### ACTION ITEM
In the entries below, the lines from the one with "pion/rouge | <284" through the one with "camera: 30 degrees right, 0 degrees up" are to be copied exactly; both ends count.
.....
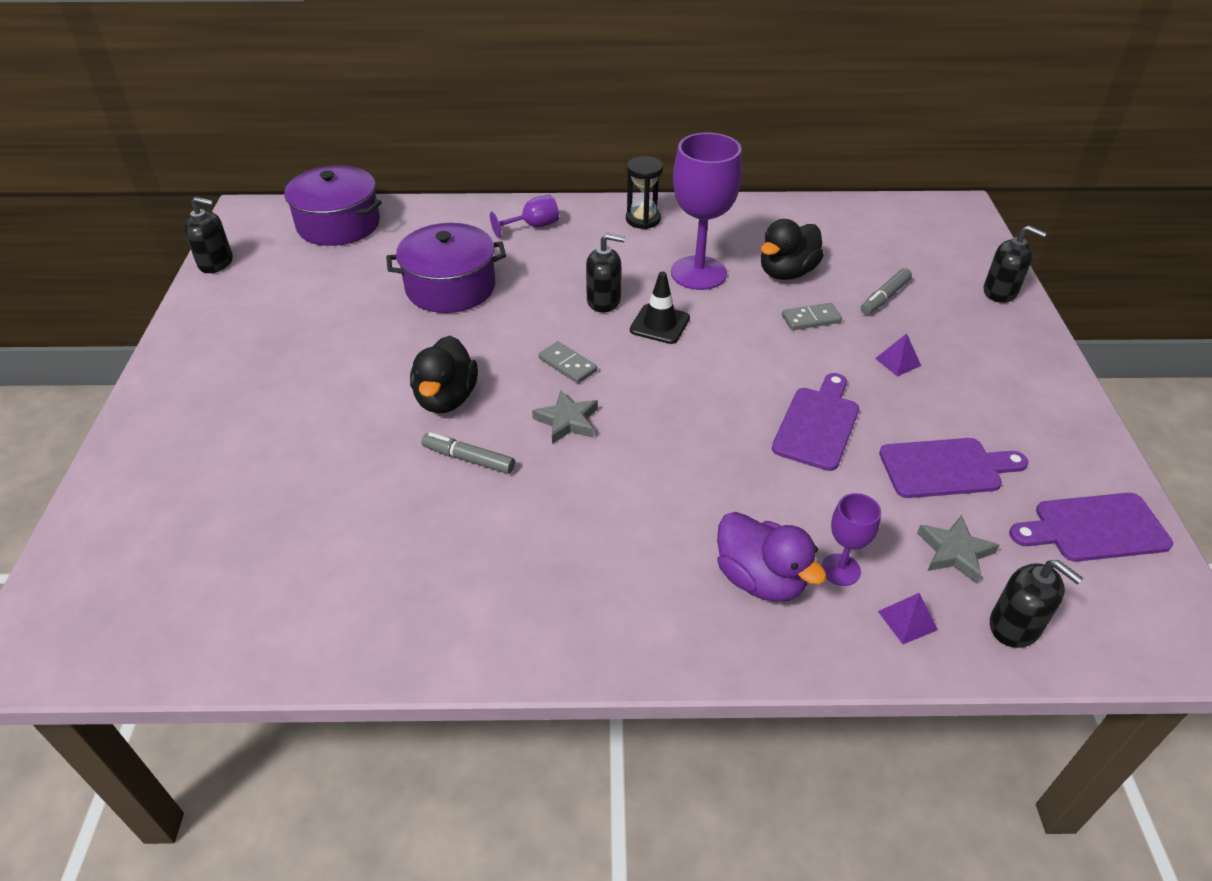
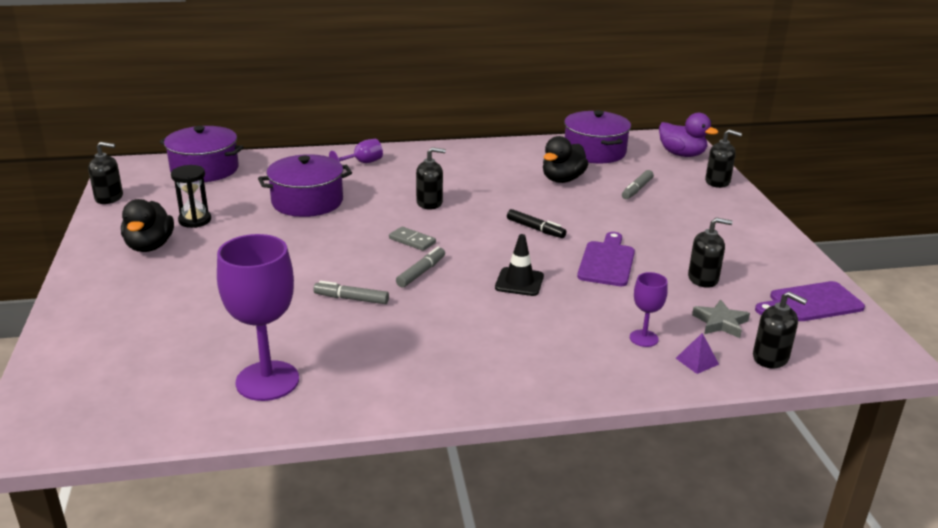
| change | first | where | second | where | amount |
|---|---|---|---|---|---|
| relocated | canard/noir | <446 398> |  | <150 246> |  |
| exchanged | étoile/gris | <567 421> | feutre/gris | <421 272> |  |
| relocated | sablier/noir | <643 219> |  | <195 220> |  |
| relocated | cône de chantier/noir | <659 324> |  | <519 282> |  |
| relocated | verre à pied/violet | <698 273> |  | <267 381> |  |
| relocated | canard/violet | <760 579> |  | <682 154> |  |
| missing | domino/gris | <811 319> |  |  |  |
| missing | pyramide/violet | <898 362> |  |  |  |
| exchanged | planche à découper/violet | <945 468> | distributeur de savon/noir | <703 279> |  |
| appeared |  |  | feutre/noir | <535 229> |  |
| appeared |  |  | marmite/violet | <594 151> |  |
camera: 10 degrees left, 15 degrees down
.....
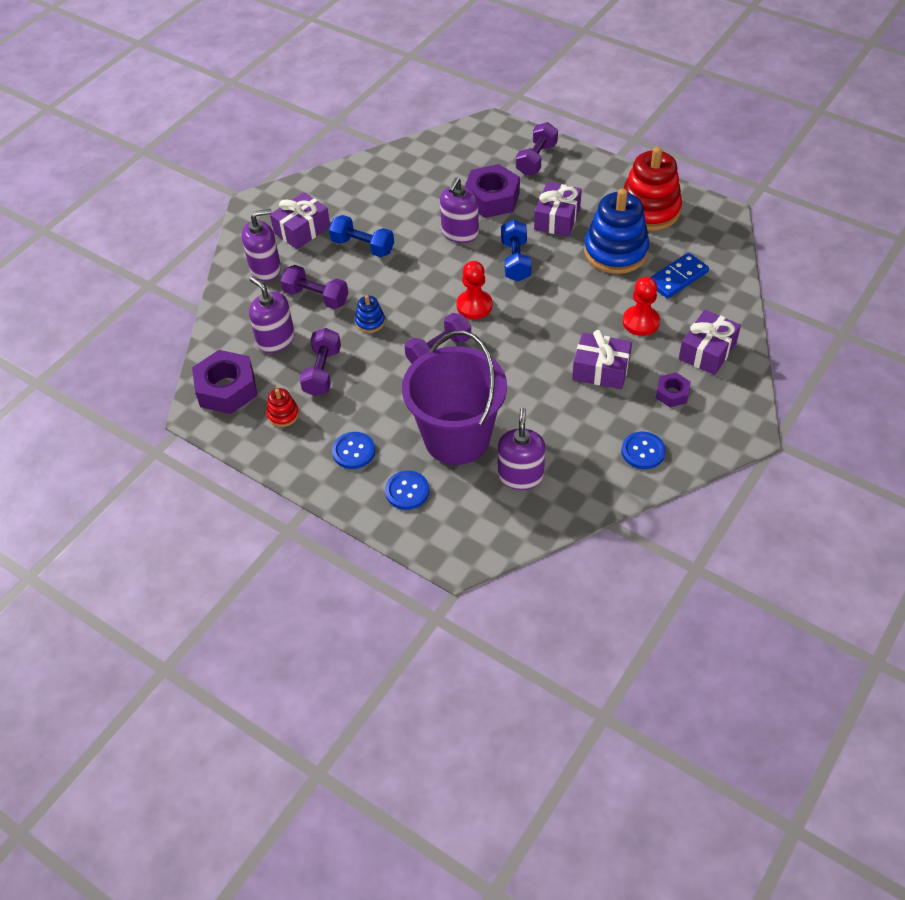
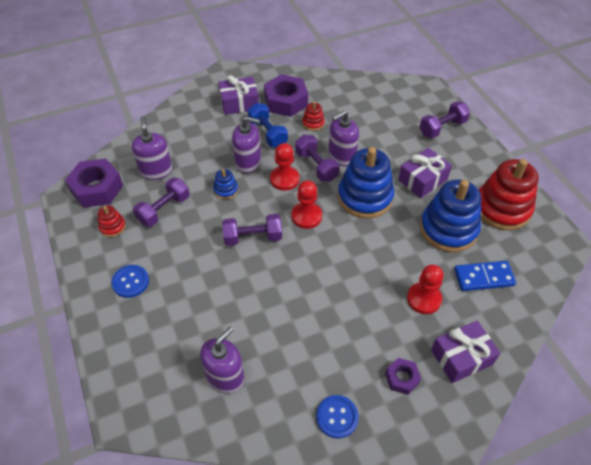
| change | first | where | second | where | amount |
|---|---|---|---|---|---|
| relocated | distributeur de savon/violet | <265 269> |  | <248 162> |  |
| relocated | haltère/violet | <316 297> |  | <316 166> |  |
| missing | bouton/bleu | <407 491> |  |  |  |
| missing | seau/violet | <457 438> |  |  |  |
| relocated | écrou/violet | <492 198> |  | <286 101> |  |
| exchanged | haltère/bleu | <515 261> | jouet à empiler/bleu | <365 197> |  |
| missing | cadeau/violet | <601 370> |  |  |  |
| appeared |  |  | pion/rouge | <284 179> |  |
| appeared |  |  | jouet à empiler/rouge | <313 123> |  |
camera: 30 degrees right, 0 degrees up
.....
### EXERCISE ANSWER
| appeared |  |  | pion/rouge | <284 179> |  |
| appeared |  |  | jouet à empiler/rouge | <313 123> |  |
camera: 30 degrees right, 0 degrees up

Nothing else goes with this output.